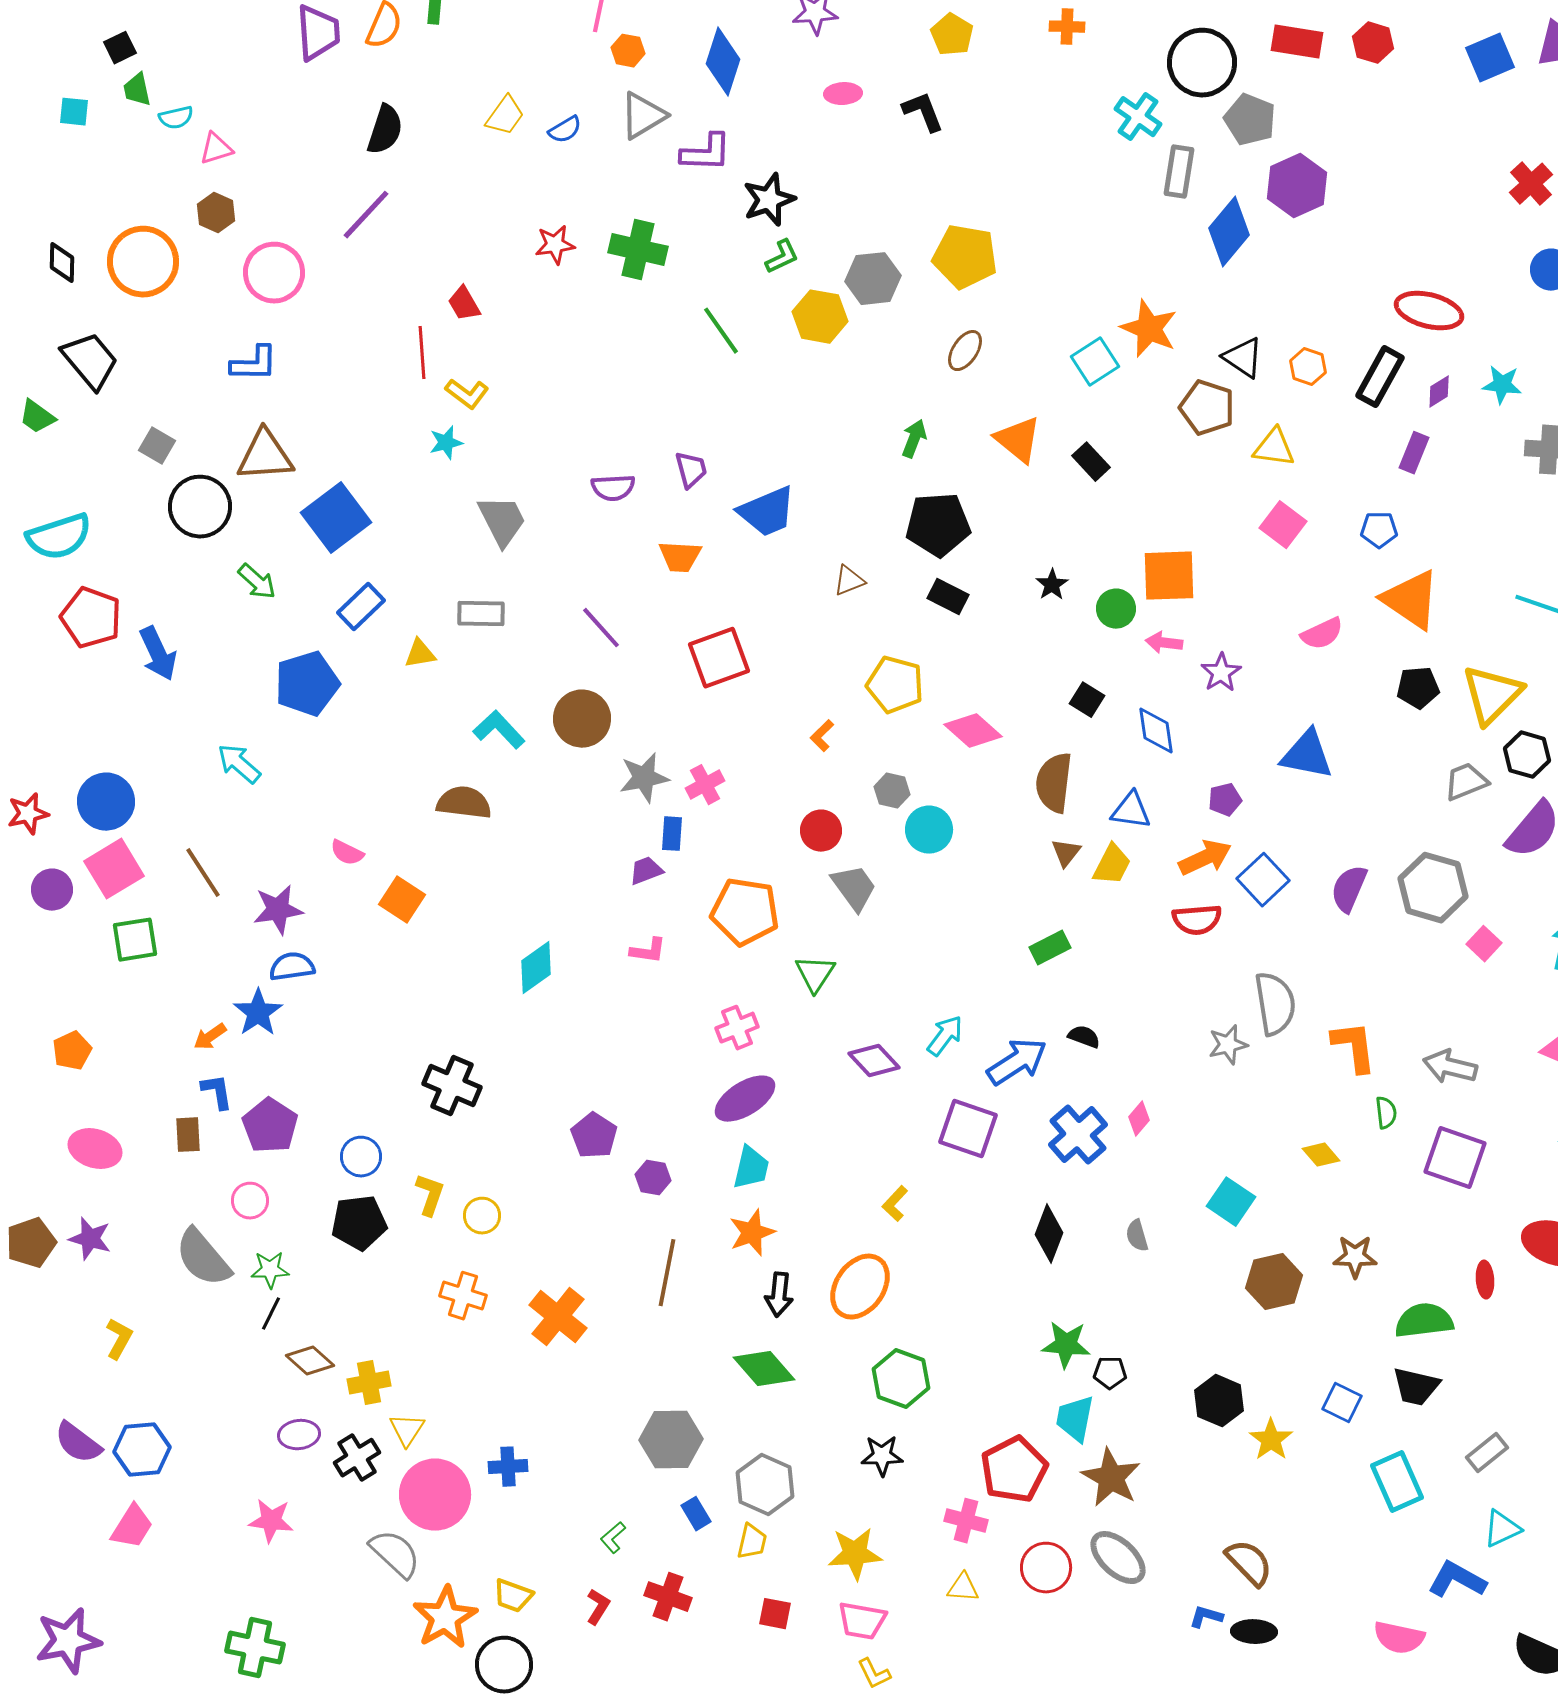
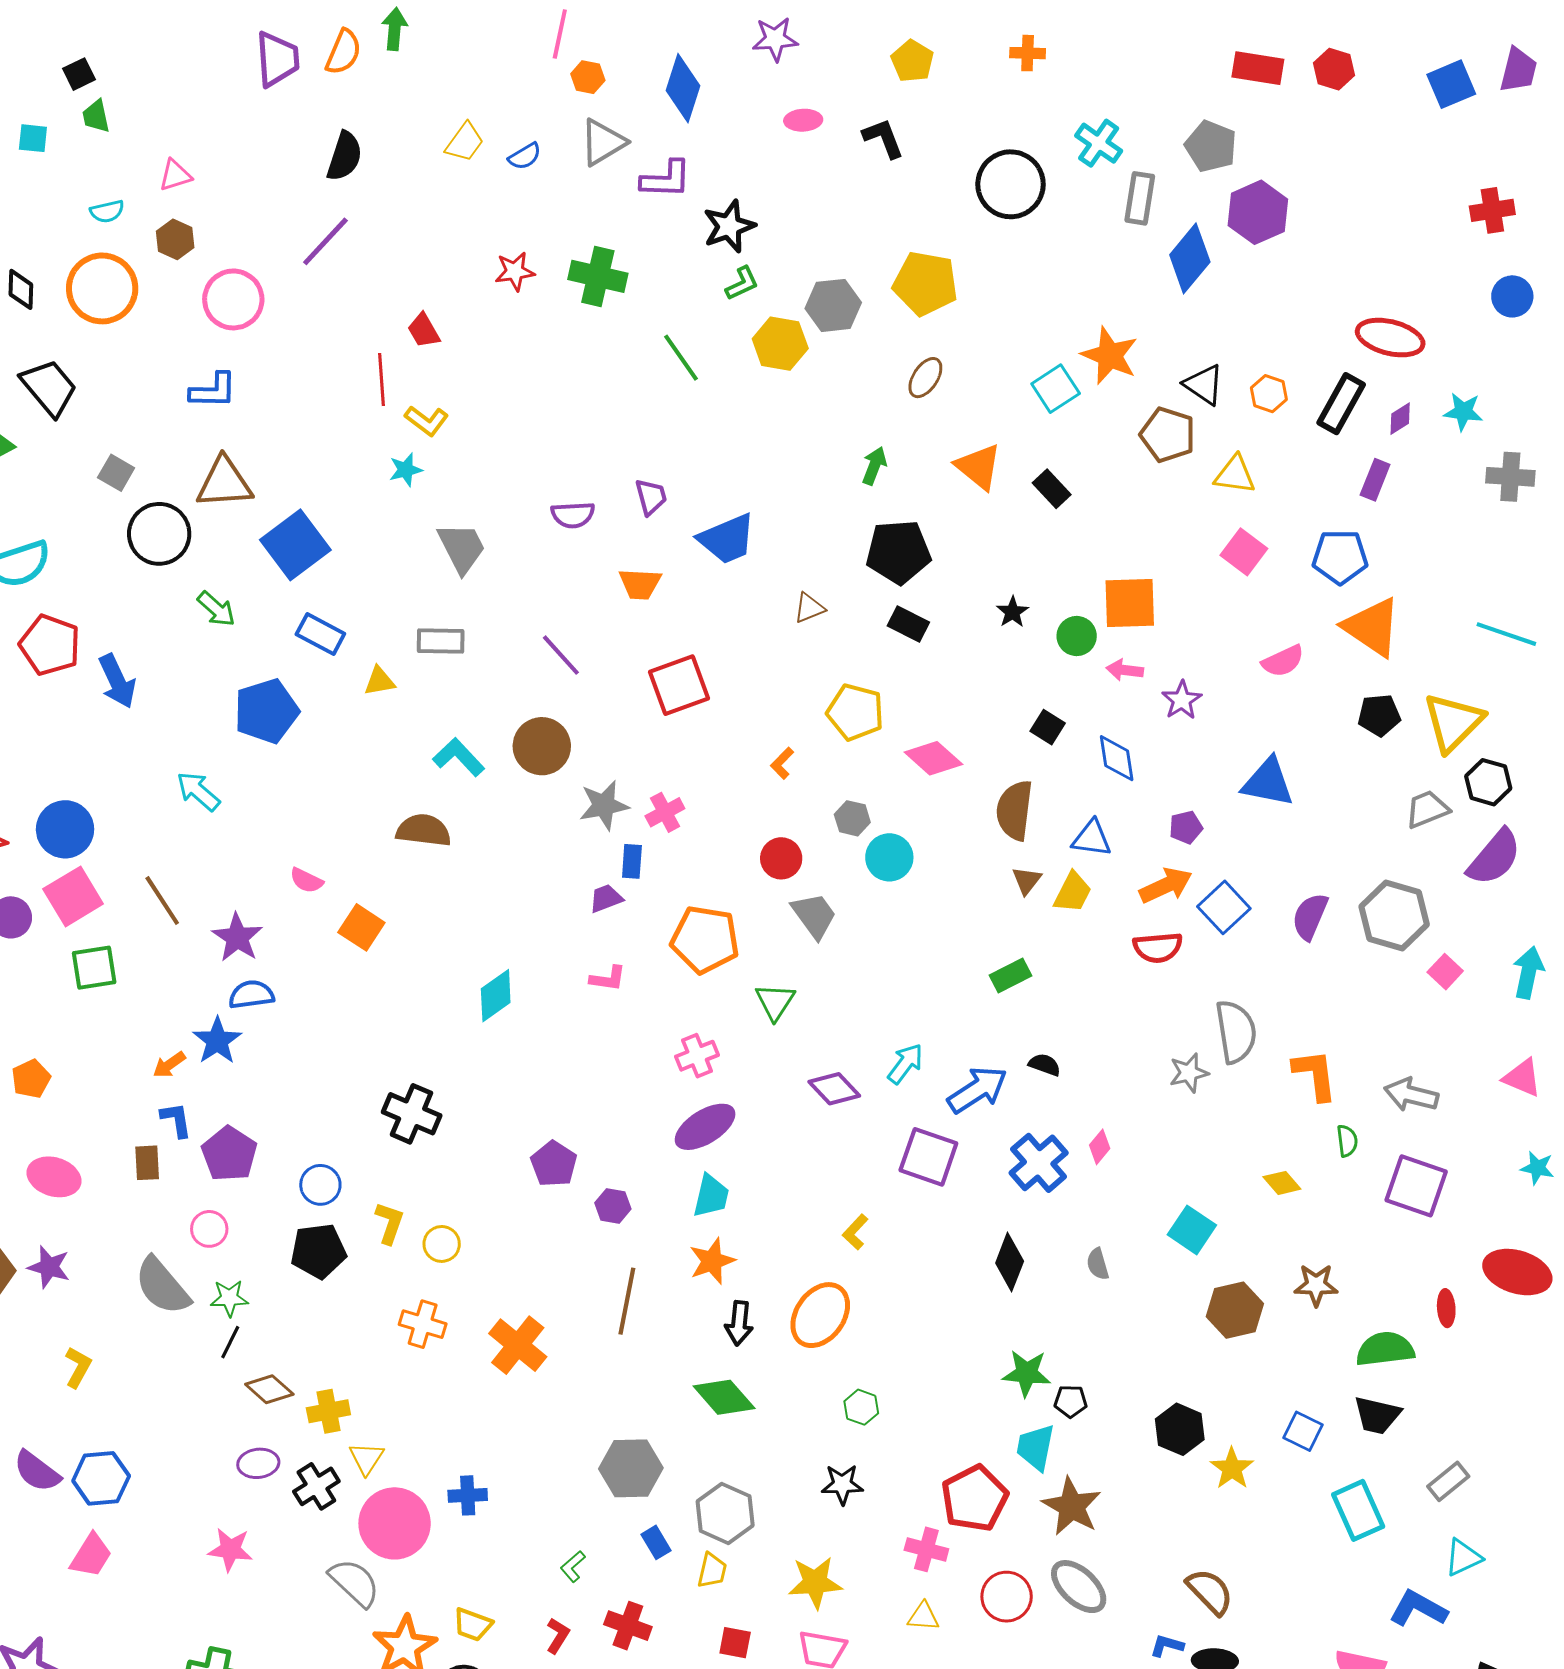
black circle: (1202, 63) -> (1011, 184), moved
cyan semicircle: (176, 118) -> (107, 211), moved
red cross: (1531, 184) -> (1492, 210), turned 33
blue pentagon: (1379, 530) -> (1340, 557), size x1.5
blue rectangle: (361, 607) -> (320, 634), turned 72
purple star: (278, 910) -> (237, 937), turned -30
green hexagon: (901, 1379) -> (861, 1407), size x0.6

────────────────

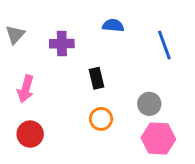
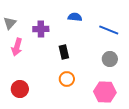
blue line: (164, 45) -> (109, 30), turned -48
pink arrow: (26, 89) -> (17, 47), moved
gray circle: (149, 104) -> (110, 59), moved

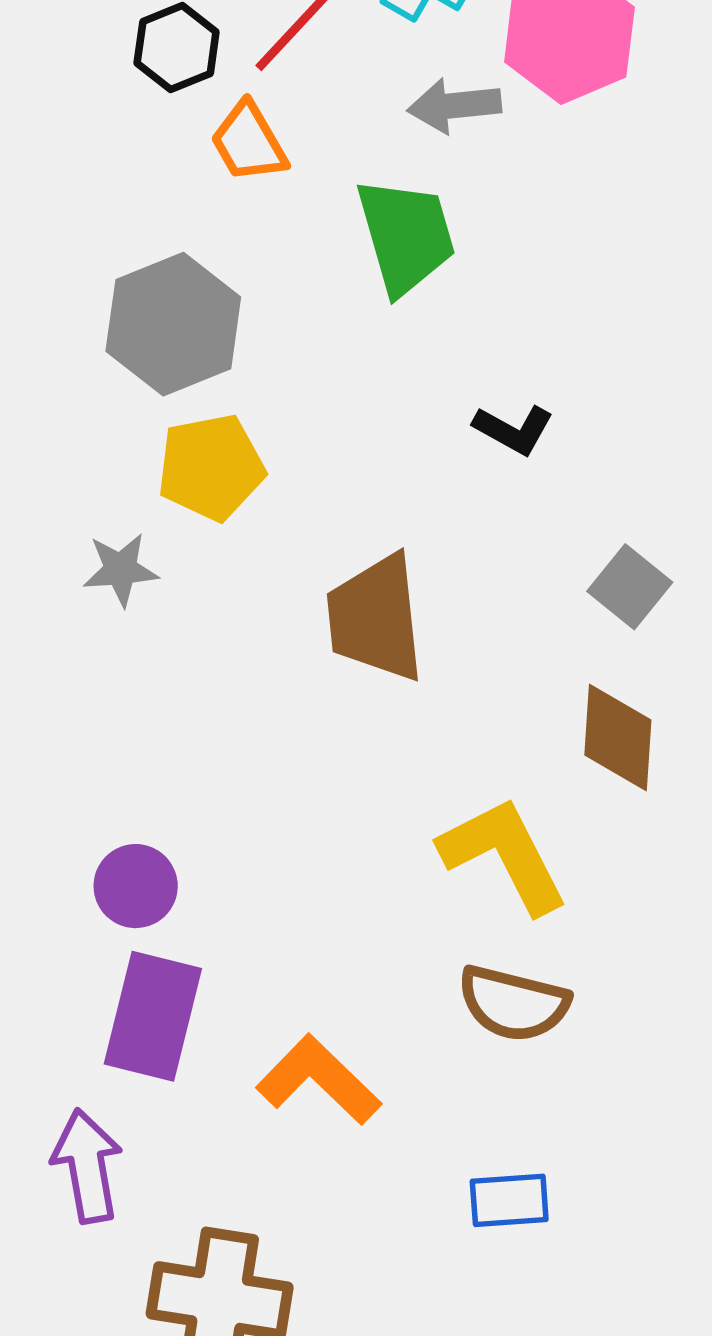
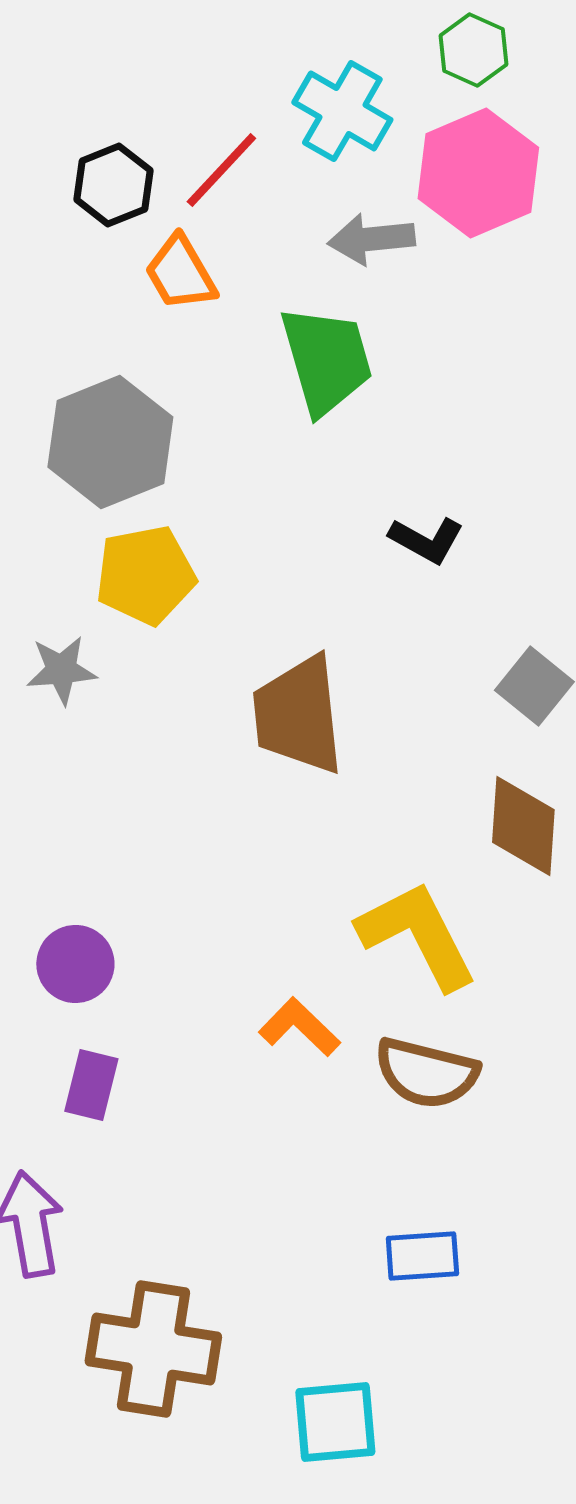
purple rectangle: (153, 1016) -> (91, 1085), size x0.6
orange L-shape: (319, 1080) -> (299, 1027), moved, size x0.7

────────────────

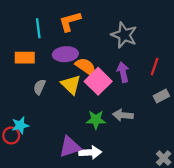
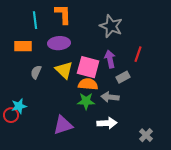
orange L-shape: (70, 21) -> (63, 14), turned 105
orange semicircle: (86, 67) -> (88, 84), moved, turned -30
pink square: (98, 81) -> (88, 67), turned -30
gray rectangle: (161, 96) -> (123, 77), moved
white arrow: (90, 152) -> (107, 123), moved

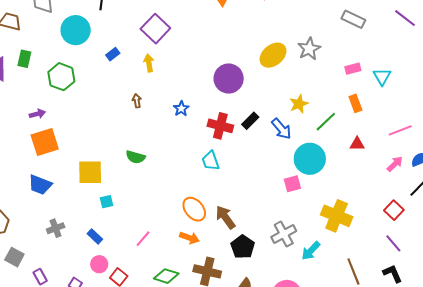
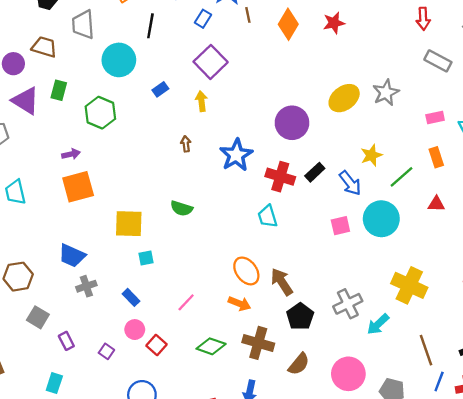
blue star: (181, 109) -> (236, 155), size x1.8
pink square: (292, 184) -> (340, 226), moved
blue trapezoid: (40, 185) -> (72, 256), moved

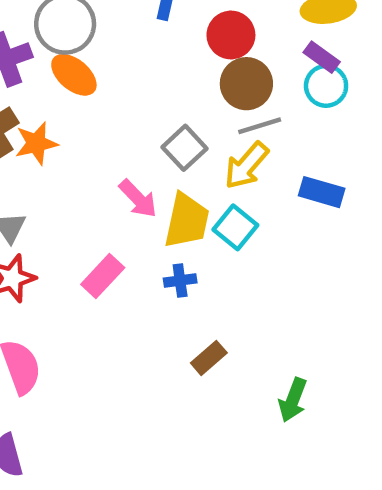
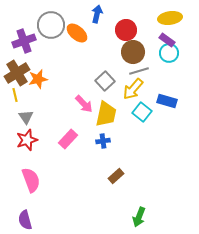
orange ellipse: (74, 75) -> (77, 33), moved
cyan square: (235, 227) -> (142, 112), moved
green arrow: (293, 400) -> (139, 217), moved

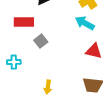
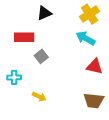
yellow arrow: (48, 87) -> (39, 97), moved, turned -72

────────────────

Note how many lines of the records contain the string "square", and give that number with nothing added.

**EXPECTED ANSWER**:
3